[Revision comparison data]
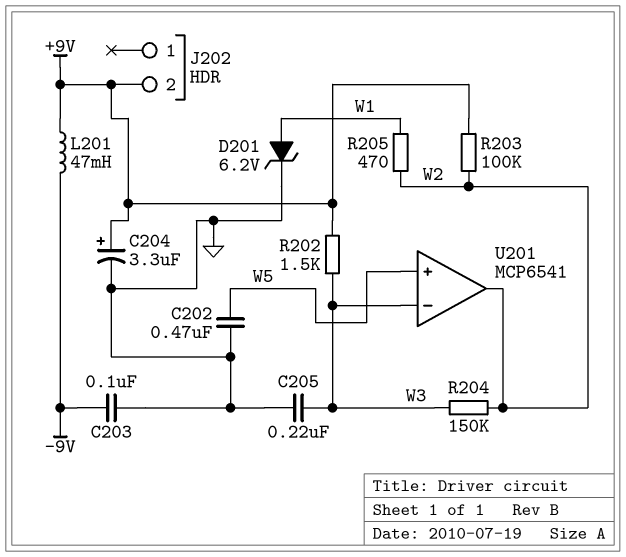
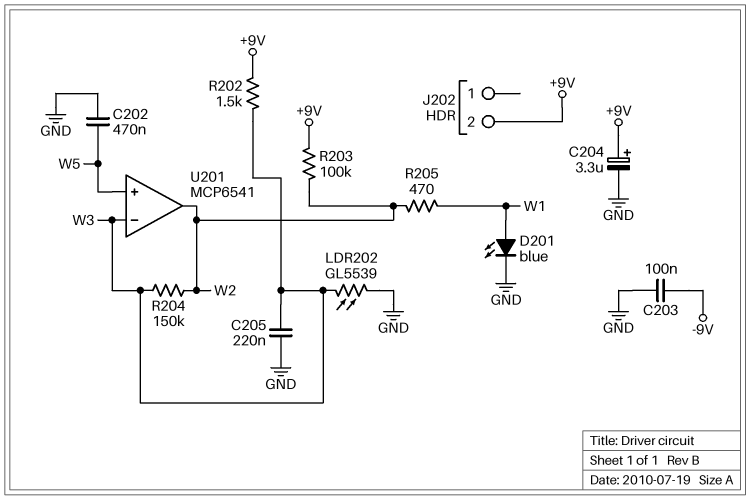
D201: zener 6.2V (A W1, K GND) -> LED blue (A W1, K GND)
L201: 47mH (+9V, -9V) -> none
LDR202: none -> GL5539 (GND, W3)

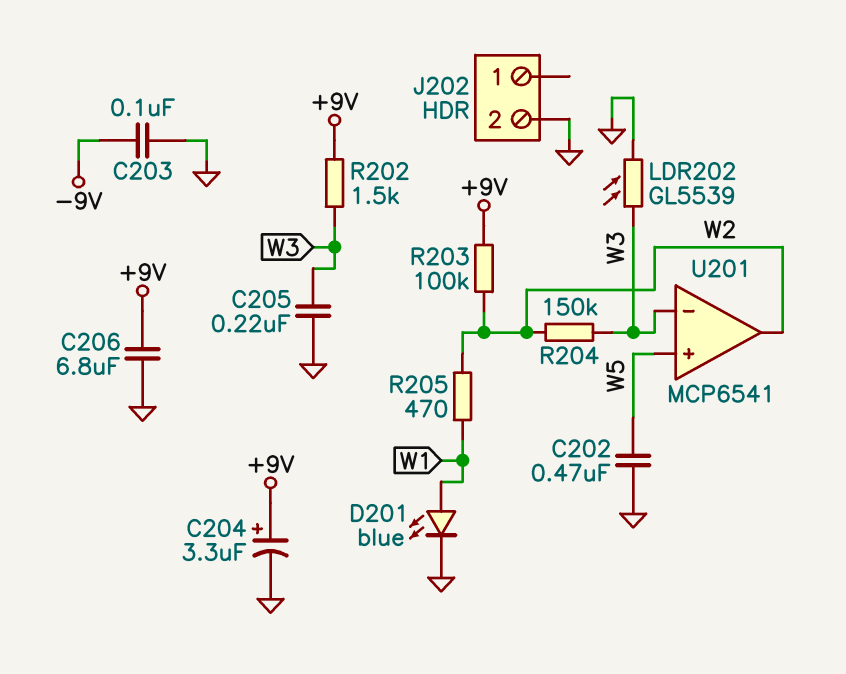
C206: none -> 6.8uF (+9V, GND)
J202 pin 2: +9V -> GND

▸ Task description
A verbatim copy of the records is needed, with all images omitted.

▸ Result of this task
D201: zener 6.2V (A W1, K GND) -> LED blue (A W1, K GND)
L201: 47mH (+9V, -9V) -> none
LDR202: none -> GL5539 (GND, W3)

C206: none -> 6.8uF (+9V, GND)
J202 pin 2: +9V -> GND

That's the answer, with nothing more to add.